━━━━━ PROVIDED MATERIAL ━━━━━

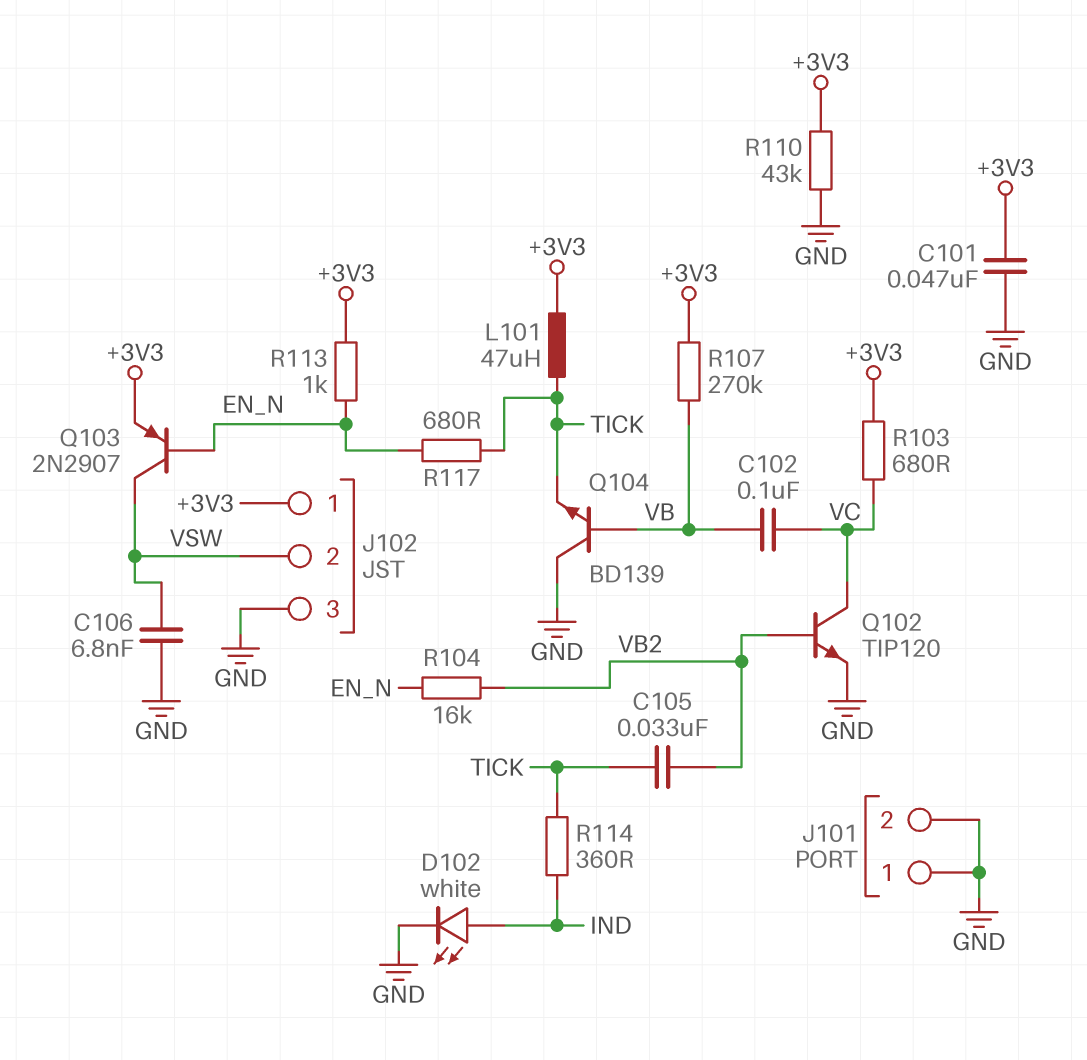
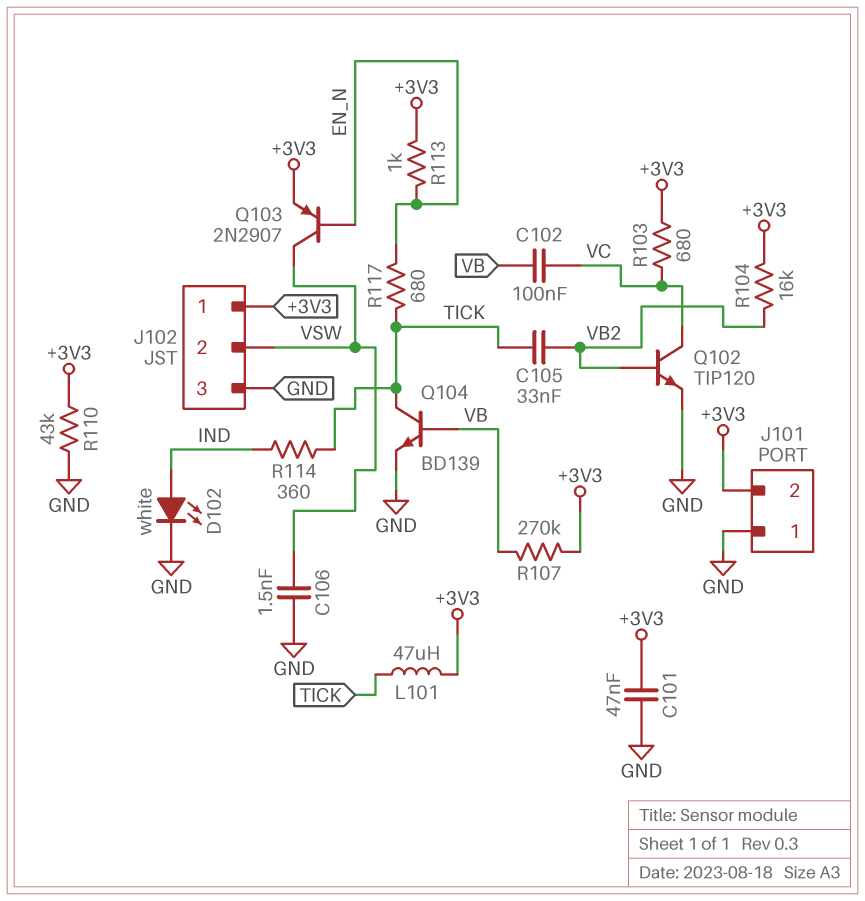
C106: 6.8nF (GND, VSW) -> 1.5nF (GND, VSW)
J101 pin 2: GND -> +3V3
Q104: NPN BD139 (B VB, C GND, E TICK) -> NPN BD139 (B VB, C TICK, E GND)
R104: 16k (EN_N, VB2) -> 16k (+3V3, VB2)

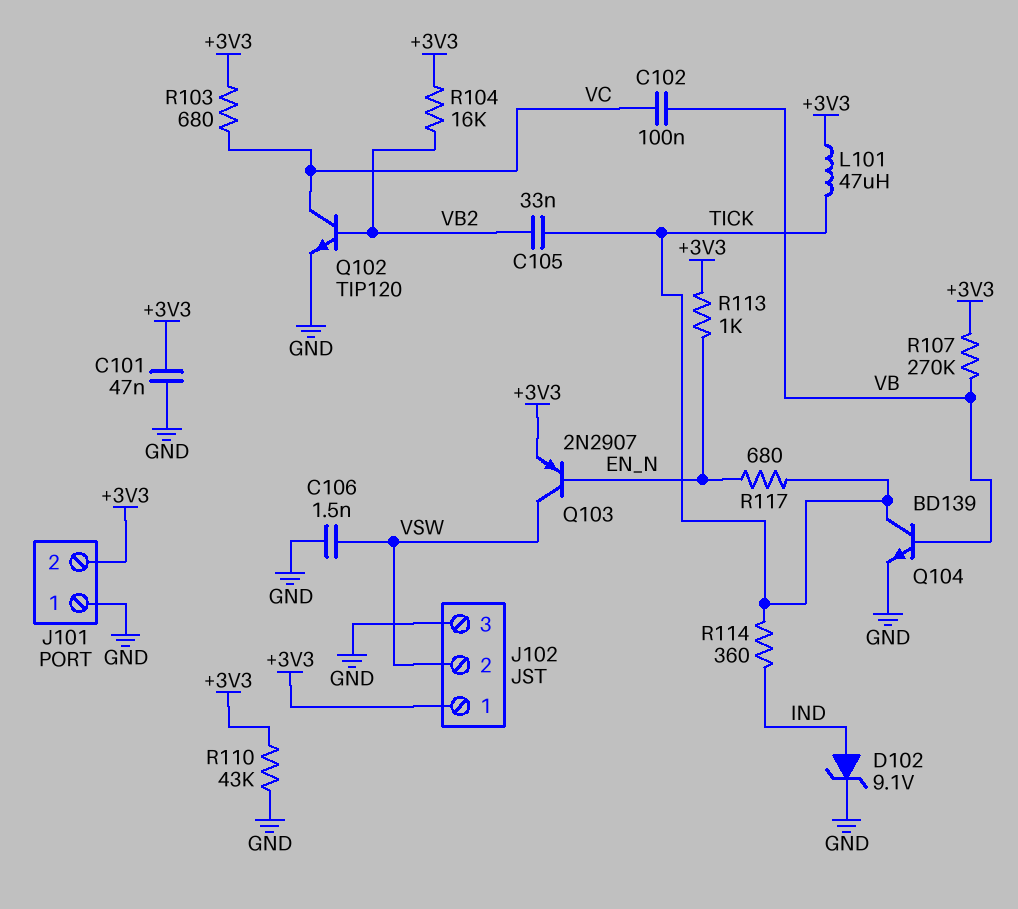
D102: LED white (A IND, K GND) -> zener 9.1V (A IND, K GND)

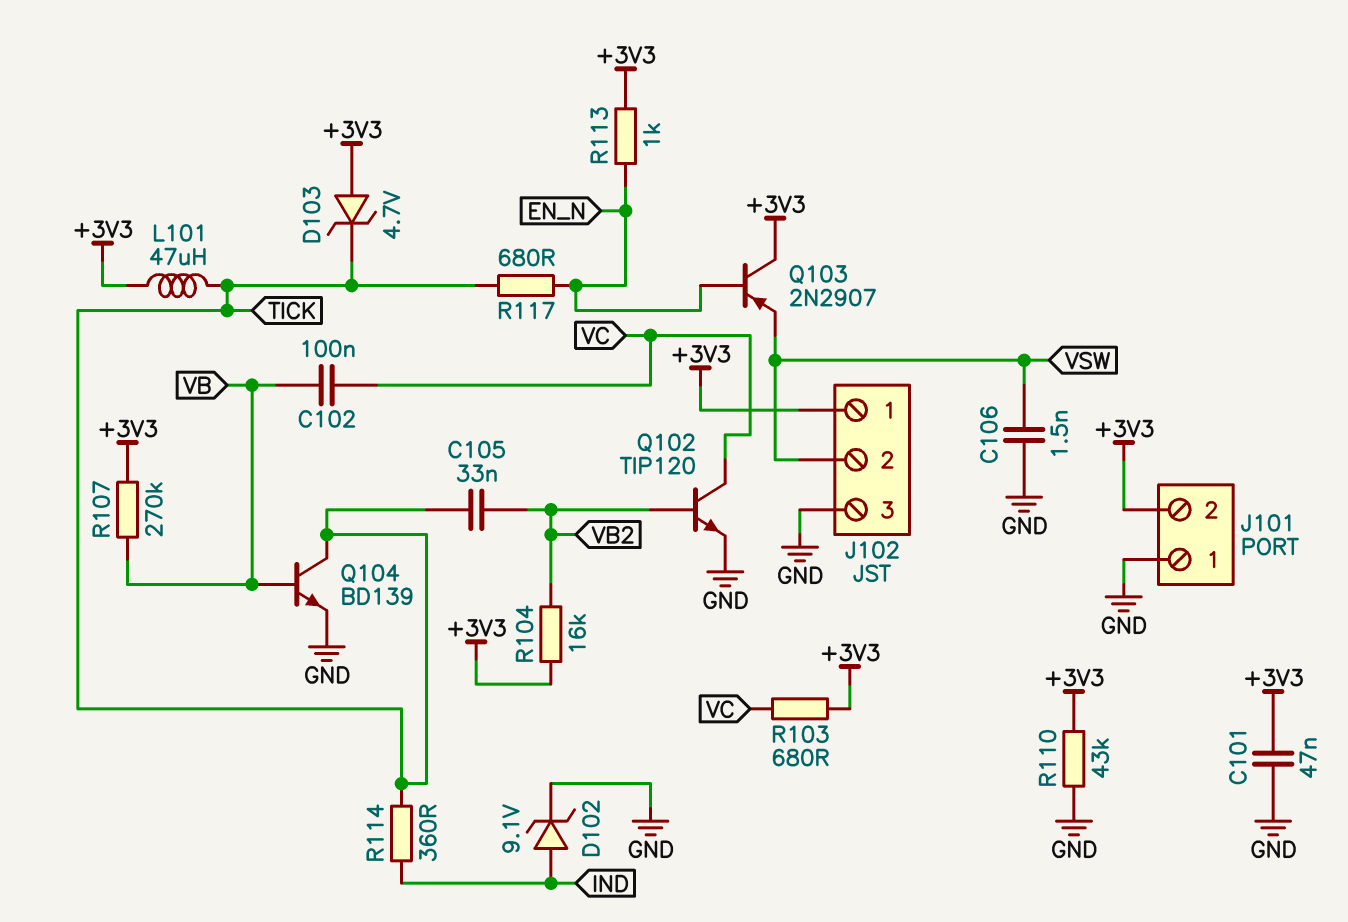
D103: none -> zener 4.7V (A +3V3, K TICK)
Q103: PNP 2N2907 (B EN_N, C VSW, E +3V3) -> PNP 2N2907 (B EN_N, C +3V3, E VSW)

━━━━━
━━━━━ PROVIDED MATERIAL ━━━━━

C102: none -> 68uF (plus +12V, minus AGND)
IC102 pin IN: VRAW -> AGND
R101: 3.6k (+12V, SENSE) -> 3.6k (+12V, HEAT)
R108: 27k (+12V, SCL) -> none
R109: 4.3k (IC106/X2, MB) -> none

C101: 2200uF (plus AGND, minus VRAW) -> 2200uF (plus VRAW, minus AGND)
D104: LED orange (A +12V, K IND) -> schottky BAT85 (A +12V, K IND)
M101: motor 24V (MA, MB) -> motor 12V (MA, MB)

━━━━━
━━━━━ PROVIDED MATERIAL ━━━━━

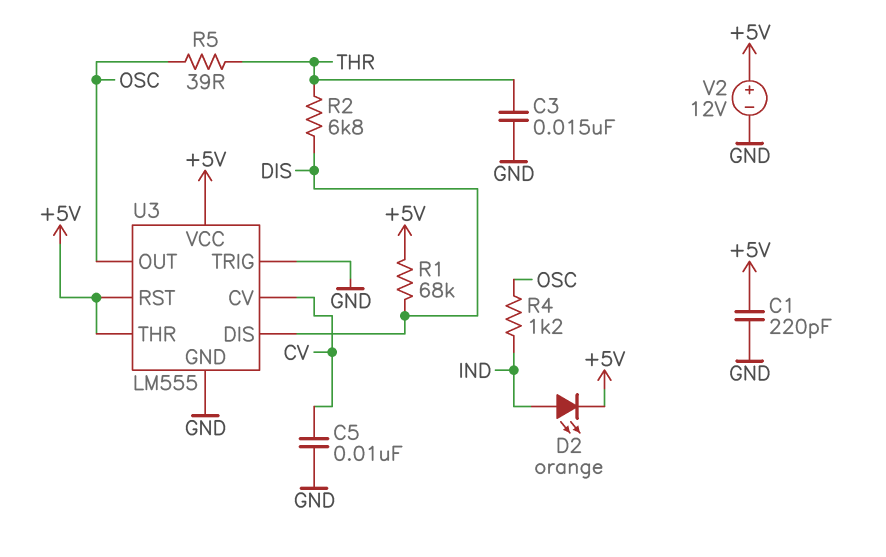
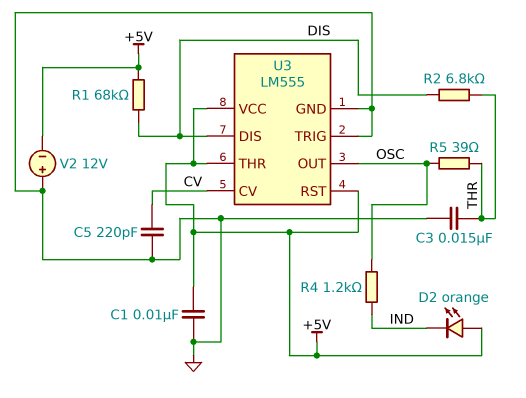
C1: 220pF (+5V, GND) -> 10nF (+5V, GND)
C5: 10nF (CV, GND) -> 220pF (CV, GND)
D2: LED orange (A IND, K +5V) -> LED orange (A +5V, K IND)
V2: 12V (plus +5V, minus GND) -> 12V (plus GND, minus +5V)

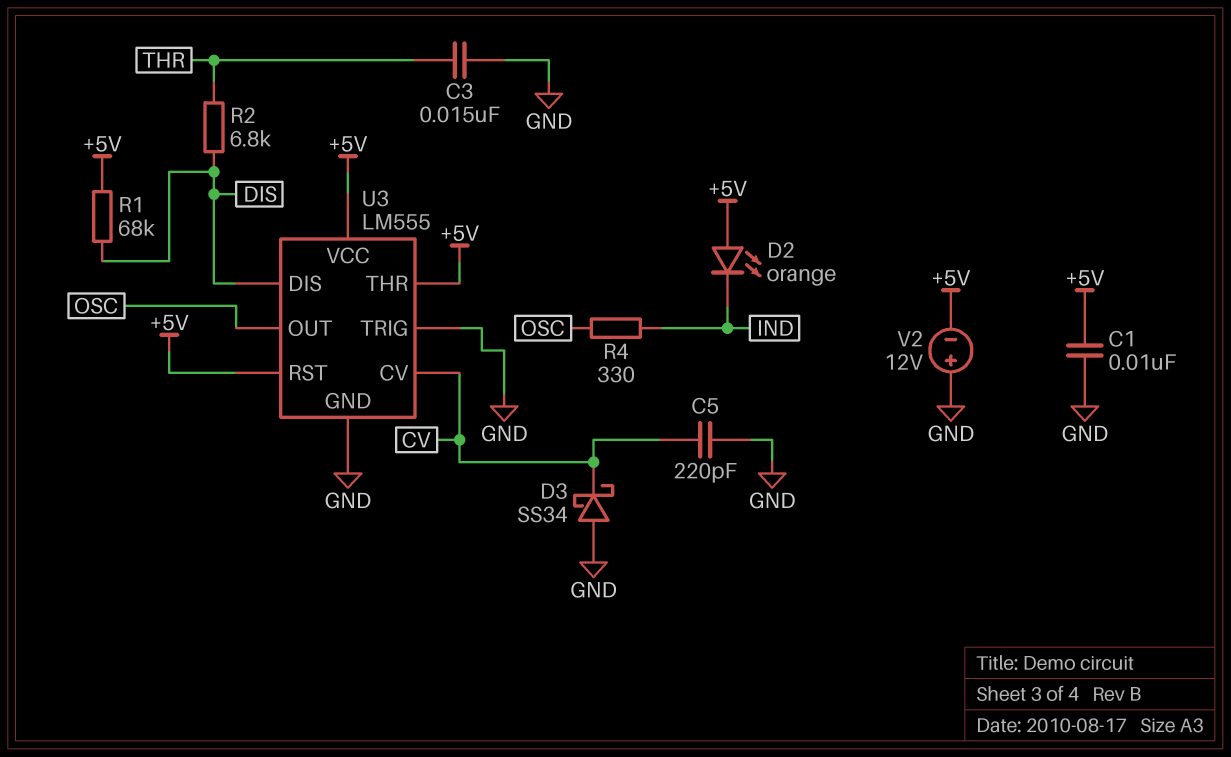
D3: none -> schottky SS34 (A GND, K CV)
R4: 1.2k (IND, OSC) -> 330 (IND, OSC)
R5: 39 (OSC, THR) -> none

━━━━━

◆ **WHAT THE TASK REQUIRES**: Working from the entries above, reproduce exactly and only the lines beginning with the line that has "D102: LED white" and ending with the line that has "Q103: PNP 2N2907"; omit all pictures.

◆ **EXERCISE RESULT**:
D102: LED white (A IND, K GND) -> zener 9.1V (A IND, K GND)

D103: none -> zener 4.7V (A +3V3, K TICK)
Q103: PNP 2N2907 (B EN_N, C VSW, E +3V3) -> PNP 2N2907 (B EN_N, C +3V3, E VSW)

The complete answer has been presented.